Could you give back exactly the lines below from the one with "(271, 472) = (464, 168): green" through the one with "camera: 165 degrees left, 10 degrees up", without a single picture?

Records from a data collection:

----------

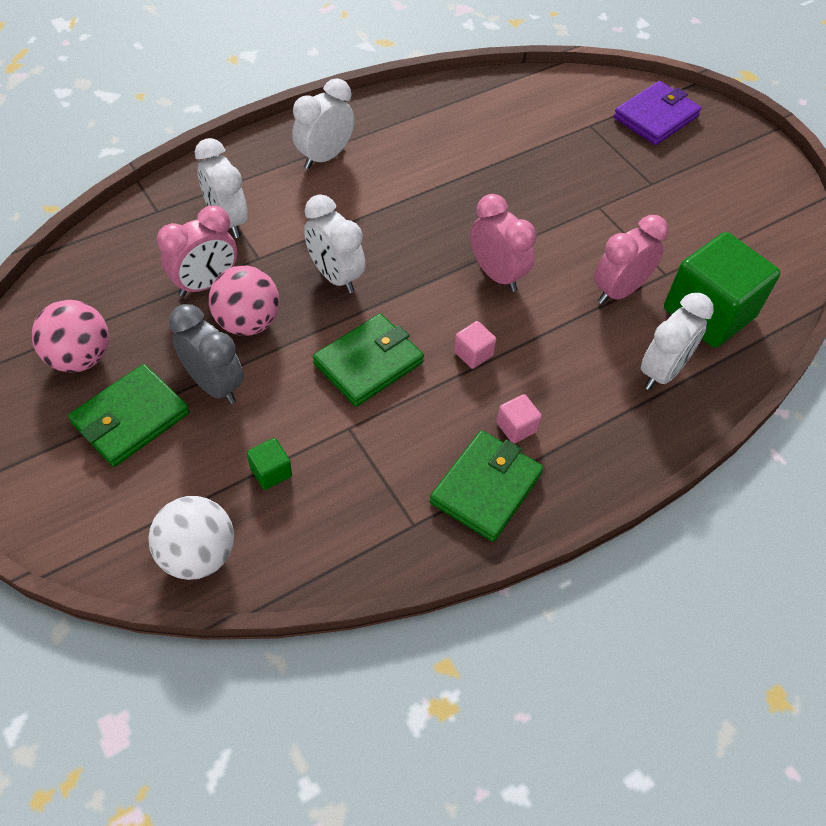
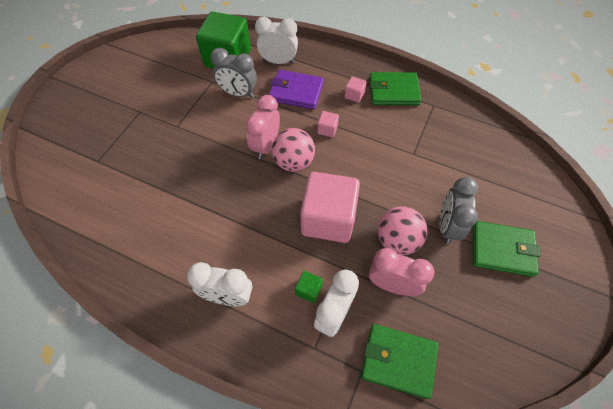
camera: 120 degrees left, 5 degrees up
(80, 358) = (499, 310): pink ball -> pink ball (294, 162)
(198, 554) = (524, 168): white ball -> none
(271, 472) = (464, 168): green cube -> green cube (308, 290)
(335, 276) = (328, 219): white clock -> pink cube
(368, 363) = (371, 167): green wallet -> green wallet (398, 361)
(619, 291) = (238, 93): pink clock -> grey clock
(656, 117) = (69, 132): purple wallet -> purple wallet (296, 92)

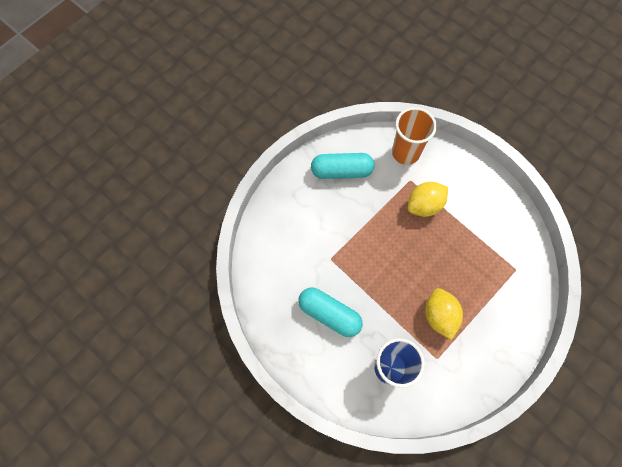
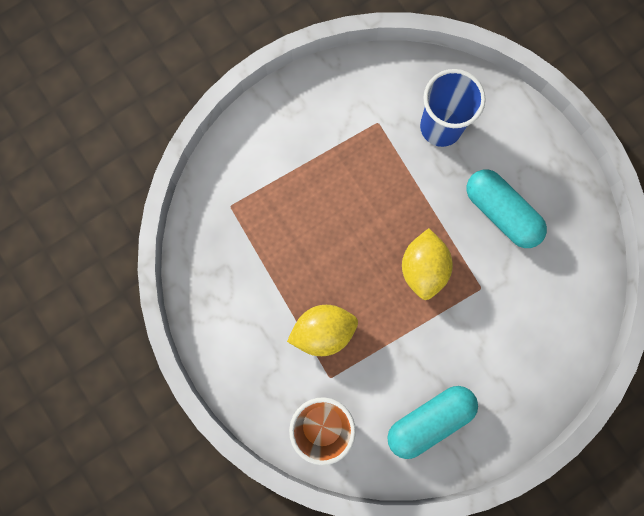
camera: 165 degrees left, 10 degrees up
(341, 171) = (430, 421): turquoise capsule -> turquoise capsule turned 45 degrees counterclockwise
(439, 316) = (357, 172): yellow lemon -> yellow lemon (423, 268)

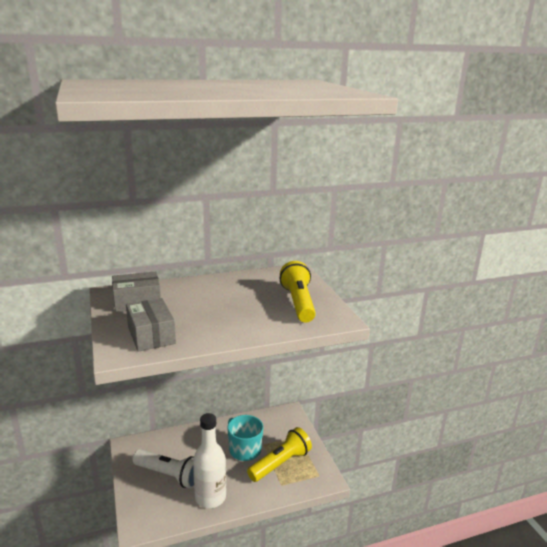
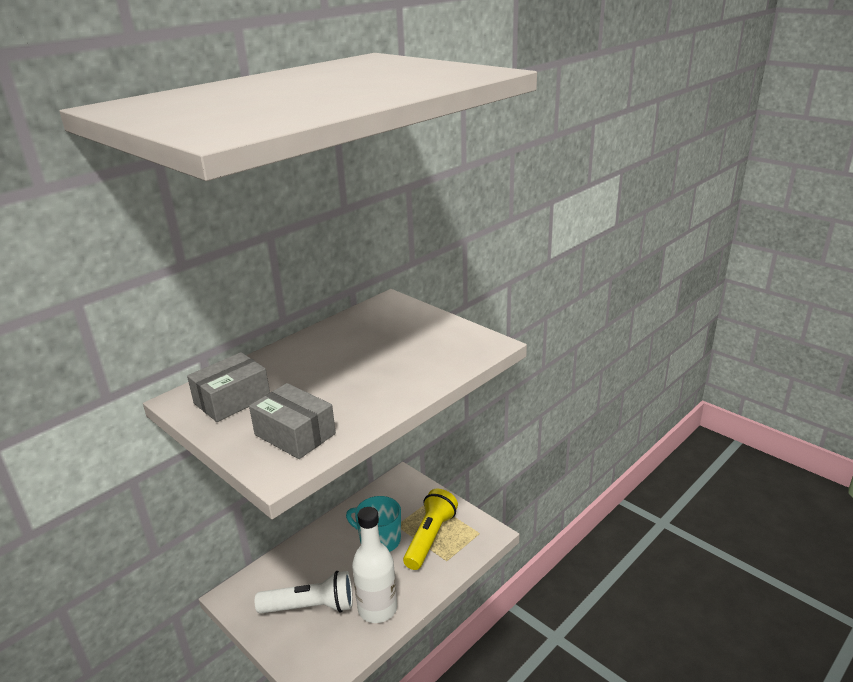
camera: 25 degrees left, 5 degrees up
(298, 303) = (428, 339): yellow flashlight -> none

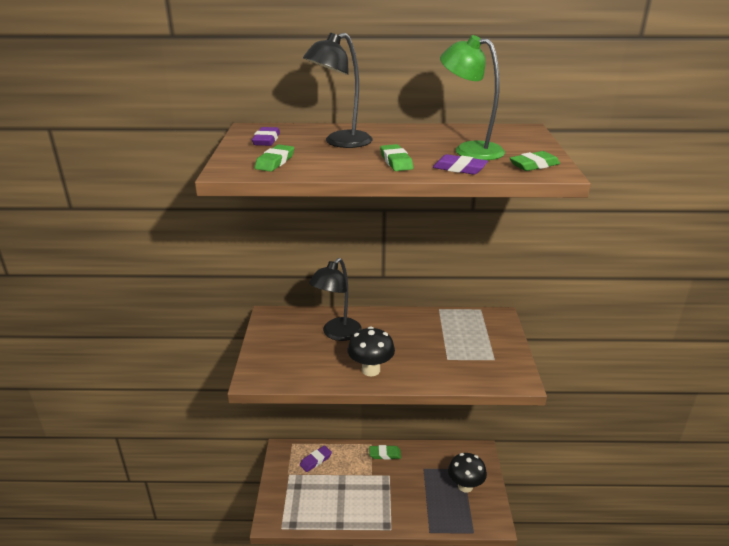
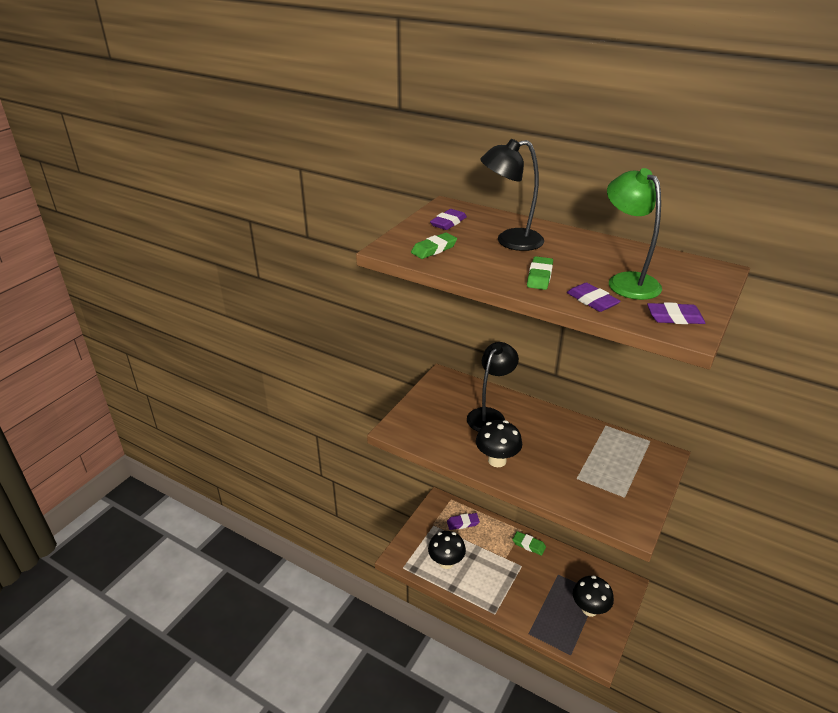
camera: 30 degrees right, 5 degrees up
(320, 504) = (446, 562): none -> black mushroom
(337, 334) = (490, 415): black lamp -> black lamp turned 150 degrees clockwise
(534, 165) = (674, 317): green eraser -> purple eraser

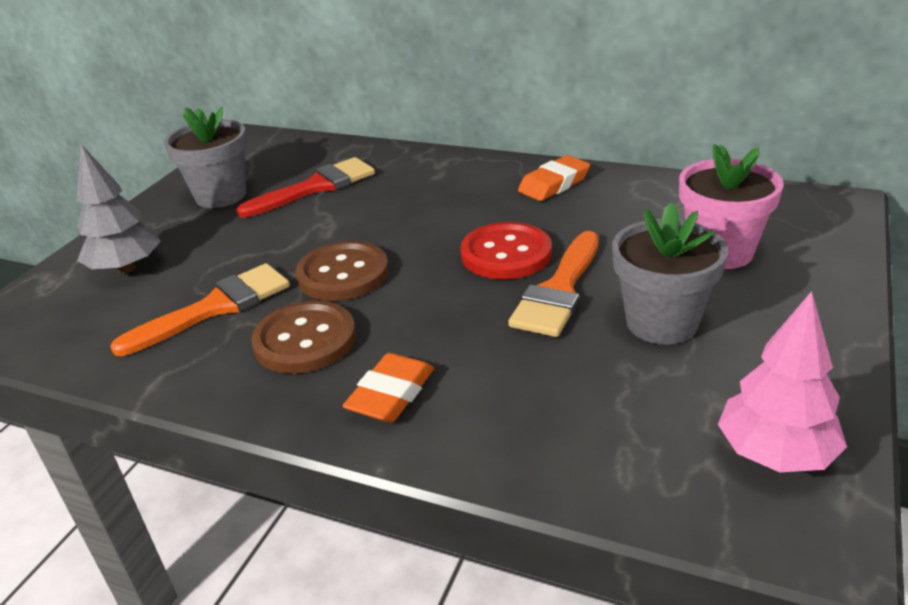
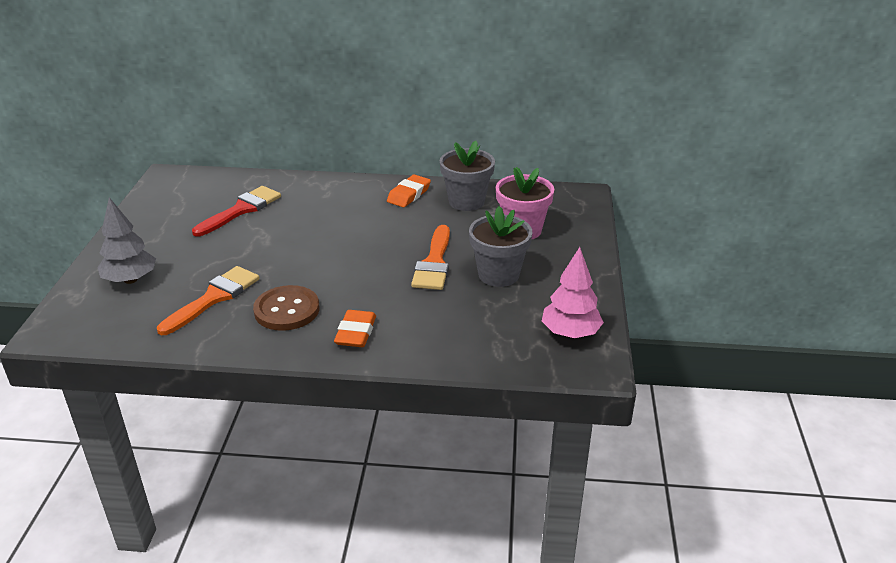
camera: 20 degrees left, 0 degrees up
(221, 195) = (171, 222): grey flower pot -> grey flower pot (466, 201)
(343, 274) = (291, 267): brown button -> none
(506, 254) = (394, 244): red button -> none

----------

== ANSWER SPACE ==
(271, 472) = (464, 168): green cube -> green cube (308, 290)
(335, 276) = (328, 219): white clock -> pink cube
(368, 363) = (371, 167): green wallet -> green wallet (398, 361)
(619, 291) = (238, 93): pink clock -> grey clock
(656, 117) = (69, 132): purple wallet -> purple wallet (296, 92)

camera: 165 degrees left, 10 degrees up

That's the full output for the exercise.